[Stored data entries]
--- begin ---

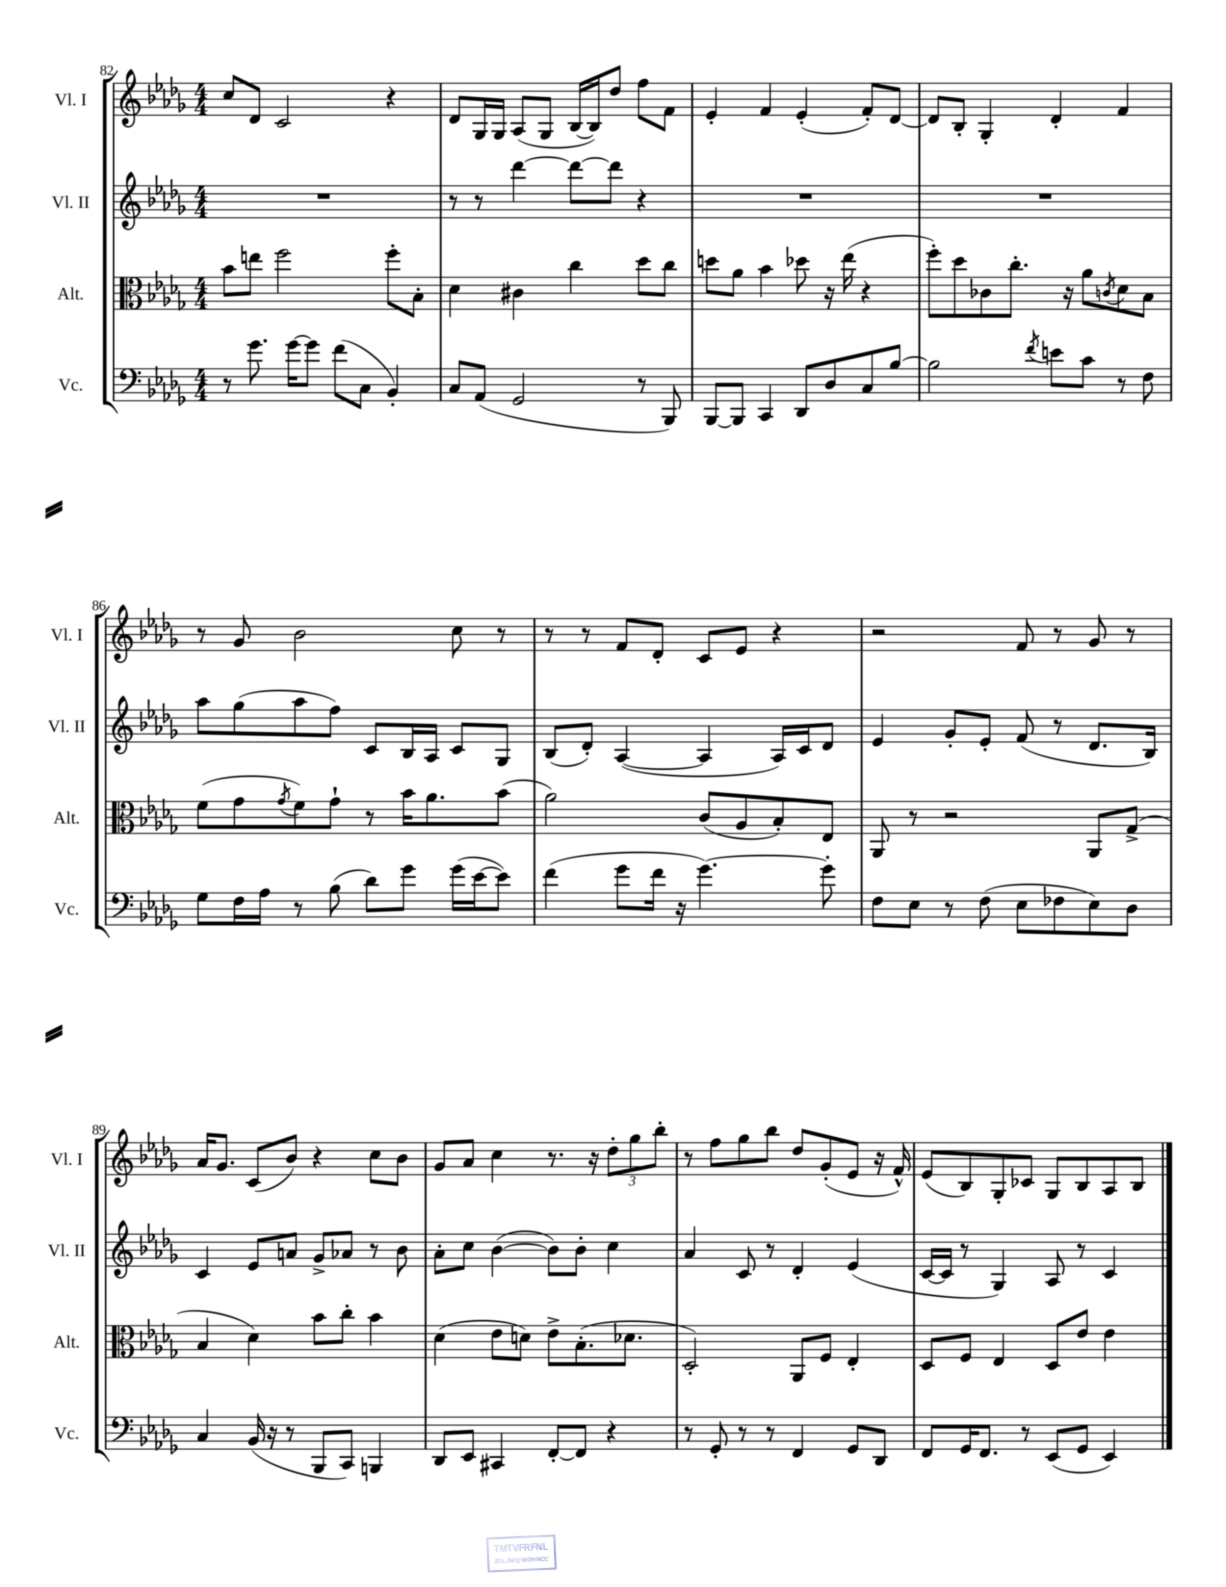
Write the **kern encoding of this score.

**kern	**kern	**kern	**kern
*staff4	*staff3	*staff2	*staff1
*clefF4	*clefC3	*clefG2	*clefG2
*k[b-e-a-d-g-]	*k[b-e-a-d-g-]	*k[b-e-a-d-g-]	*k[b-e-a-d-g-]
*M4/4	*M4/4	*M4/4	*M4/4
8r	8b-	1r	8cc
8.g-	8ee	.	8d-
.	2ff	.	2c
[16g-	.	.	.
8g-]	.	.	.
(8f	.	.	.
8C	.	.	.
4BB-')	8ff'	.	4r
.	8B-'	.	.
=	=	=	=
8C	4d-	8r	8d-
(8AA-	.	8r	16G-
.	.	.	16G-
2GG-	4c#	[4ddd-	(8A-
.	.	.	8G-
.	4cc	8ddd-_	[16B-
.	.	.	16B-])
.	.	8ddd-]	8dd-
8r	8dd-	4r	8ff
8BBB-)	8cc	.	8f
=	=	=	=
[8BBB-	8dd	1r	4e-'
8BBB-]	8a-	.	.
4CC	4b-	.	4f
8DD-	8dd-	.	(4e-'
8D-	16r	.	.
.	(16ee-	.	.
8C	4r	.	8f')
[8B-	.	.	[8d-
=	=	=	=
2B-]	8ff')	1r	8d-]
.	8dd-	.	8B-'
.	8c-	.	4G-'
.	8.cc'	.	.
8qf	.	.	.
8e	.	.	4d-'
.	16r	.	.
8c	8a-	.	.
.	8qc	.	.
8r	8d-	.	4f
8F	8B-	.	.
=	=	=	=
8G-	(8f	8aa-	8r
16F	8g-	(8gg-	8g-
16A-	.	.	.
.	8qg-	.	.
8r	8f)	8aa-	2b-
(8B-	8g-`	8ff)	.
8d-)	8r	8c	.
8g-	16b-	16B-	.
.	8.a-	16A-	.
(16g-	.	8c	8cc
[16e-	.	.	.
8e-])	(8b-	8G-	8r
=	=	=	=
(4f	2a-)	(8B-	8r
.	.	8d-')	8r
8g-	.	([4A-	8f
16f	.	.	8d-'
16r	.	.	.
[4.g-)	(8c	4A-]	8c
.	8A-	.	8e-
.	8B-')	16A-)	4r
.	.	16c	.
8g-']	8E-	8d-	.
=	=	=	=
8F	8AA-	4e-	2r
8E-	8r	.	.
8r	2r	8g-'	.
(8F	.	8e-'	.
8E-	.	(8f	8f
8F-	.	8r	8r
8E-)	8AA-	8.d-	8g-
8D-	(8G-^	.	8r
.	.	16B-)	.
=	=	=	=
4C	4B-	4c	16a-
.	.	.	8.g-
(16BB-	4d-)	8e-	(8c
16r	.	.	.
8r	.	8a	8b-)
8BBB-	8b-	8g-^	4r
8CC)	8cc'	8a-	.
4BBB	4b-	8r	8cc
.	.	8b-	8b-
=	=	=	=
8DD-	(4d-	8a-'	8g-
8EE-	.	8cc	8a-
4CC#	8e-	([4b-	4cc
.	8d)	.	.
[8FF'	8e-^	8b-])	8.r
8FF]	(8.B-'	8b-'	.
.	.	.	16r
4r	.	4cc	12dd-'
.	8.d-	.	.
.	.	.	12gg-
.	.	.	12bb-'
=	=	=	=
8r	2D-')	4a-	8r
8GG-'	.	.	8ff
8r	.	8c	8gg-
8r	.	8r	8bb-
4FF	8AA-	4d-'	8dd-
.	8F	.	(8g-'
8GG-	4E-'	(4e-	8e-
8DD-	.	.	16r
.	.	.	16f^^)
=	=	=	=
8FF	8D-	[16c	(8e-
.	.	16c]	.
16GG-	8F	8r	8B-)
8.FF	.	.	.
.	4E-	4G-)	8G-'
8r	.	.	8c-
(8EE-	8D-	8A-	8G-
8GG-	8e-	8r	8B-
4EE-)	4e-	4c	8A-
.	.	.	8B-
==	==	==	==
*-	*-	*-	*-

--- end ---

Identify each line above that contains the string "kern", and copy every such line in full.

> **Task solution**:
Write the **kern encoding of this score.
**kern	**kern	**kern	**kern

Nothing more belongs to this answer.